# Task statement
For every line in the records below that holds "brown", make a copy.

# Before-and-after object listings
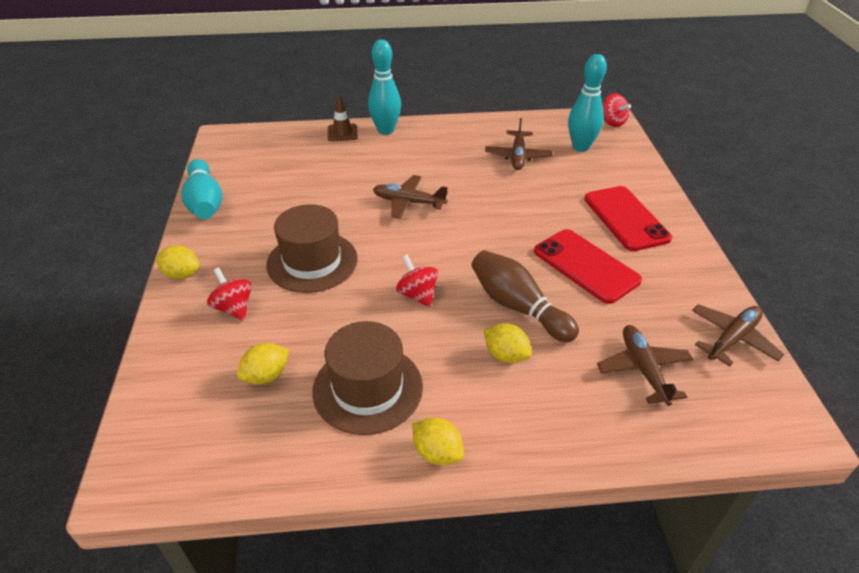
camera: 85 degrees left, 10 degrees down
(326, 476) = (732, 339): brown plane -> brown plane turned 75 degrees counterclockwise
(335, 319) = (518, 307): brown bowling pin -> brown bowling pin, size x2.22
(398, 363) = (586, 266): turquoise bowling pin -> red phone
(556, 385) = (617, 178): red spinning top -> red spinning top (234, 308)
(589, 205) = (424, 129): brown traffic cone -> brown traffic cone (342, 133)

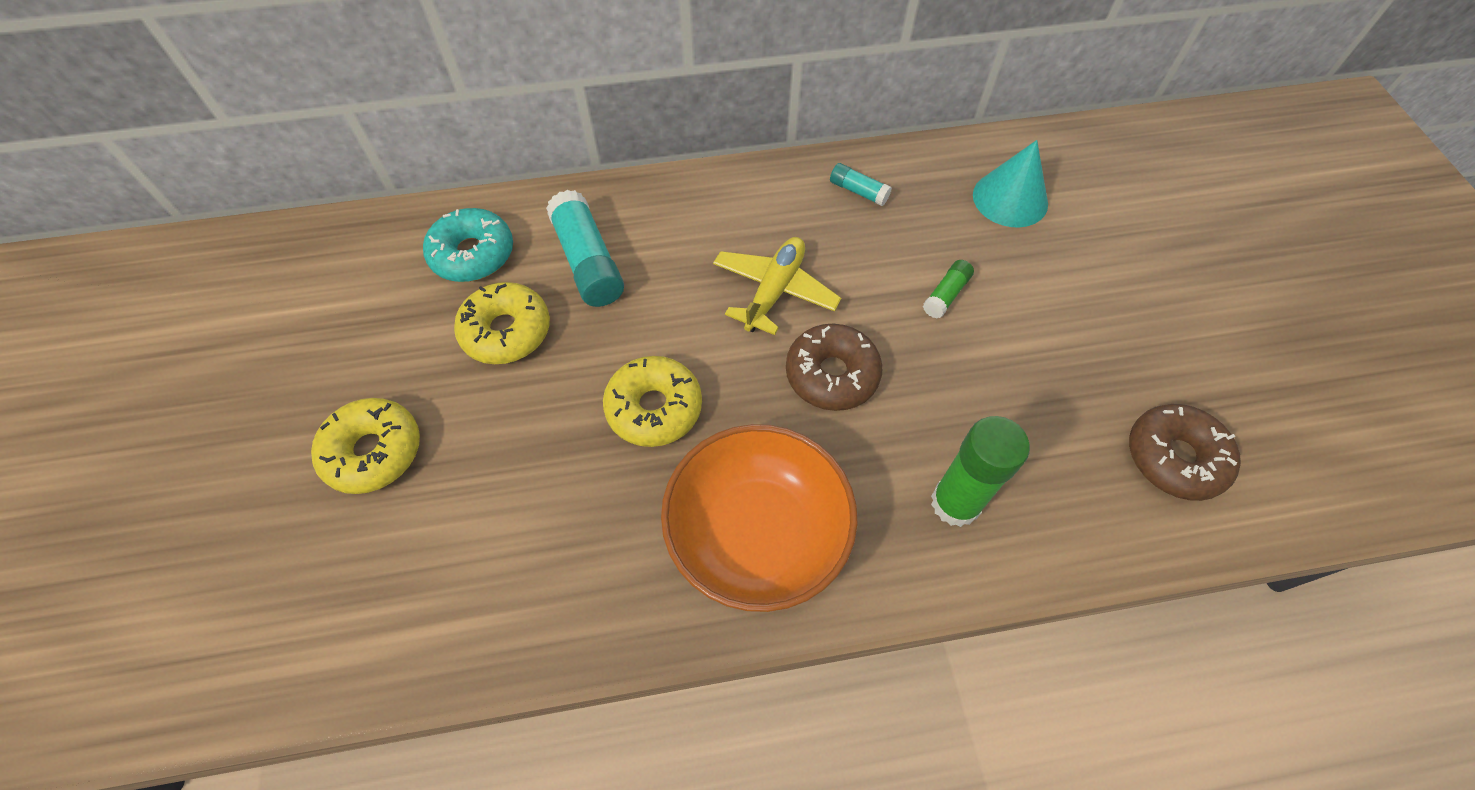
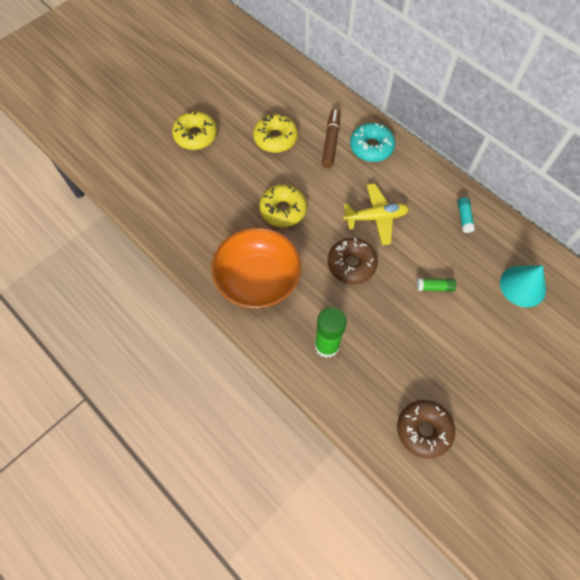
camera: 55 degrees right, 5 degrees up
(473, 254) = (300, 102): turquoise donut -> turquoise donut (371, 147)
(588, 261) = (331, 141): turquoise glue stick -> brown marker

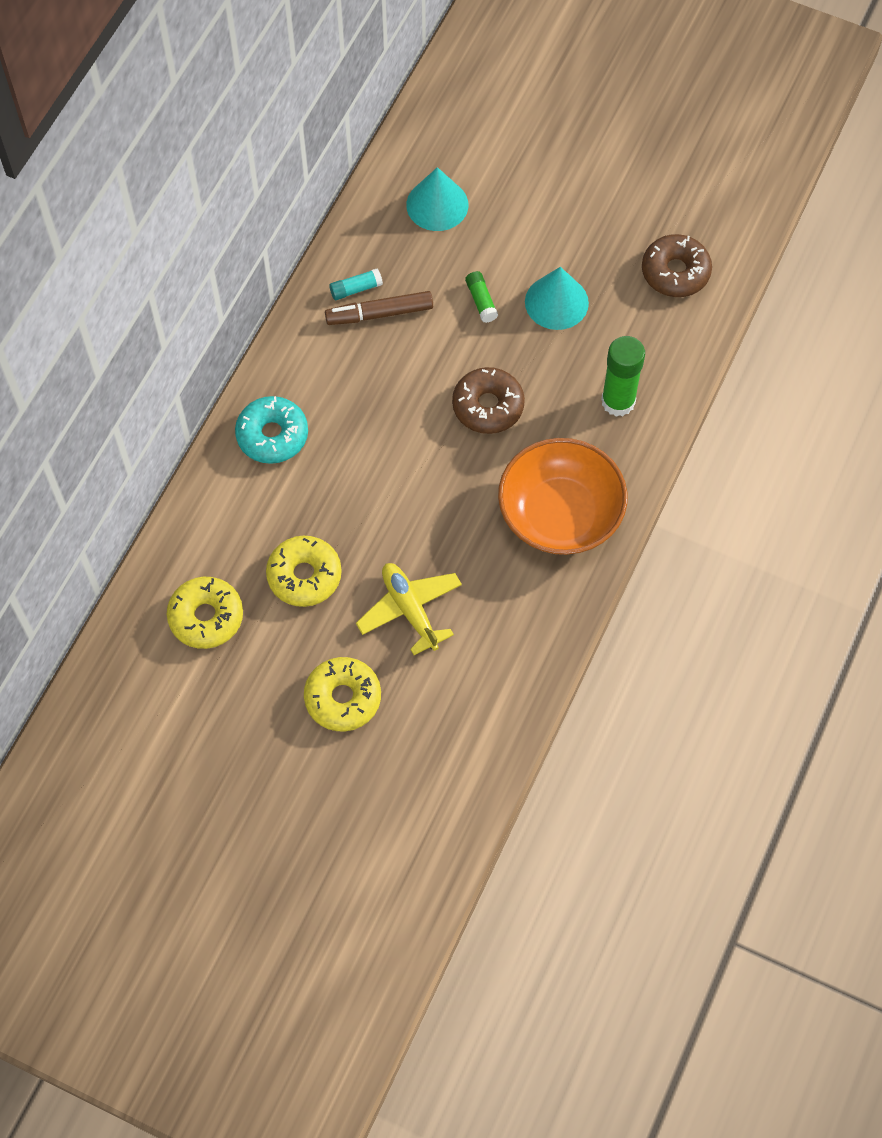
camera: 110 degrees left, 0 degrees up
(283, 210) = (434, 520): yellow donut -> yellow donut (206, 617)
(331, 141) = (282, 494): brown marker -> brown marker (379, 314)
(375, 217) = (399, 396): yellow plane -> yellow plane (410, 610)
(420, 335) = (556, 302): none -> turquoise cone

# Solution to this exercise
(326, 476) = (732, 339): brown plane -> brown plane turned 75 degrees counterclockwise
(335, 319) = (518, 307): brown bowling pin -> brown bowling pin, size x2.22
(589, 205) = (424, 129): brown traffic cone -> brown traffic cone (342, 133)
(588, 261) = (331, 141): turquoise glue stick -> brown marker
(331, 141) = (282, 494): brown marker -> brown marker (379, 314)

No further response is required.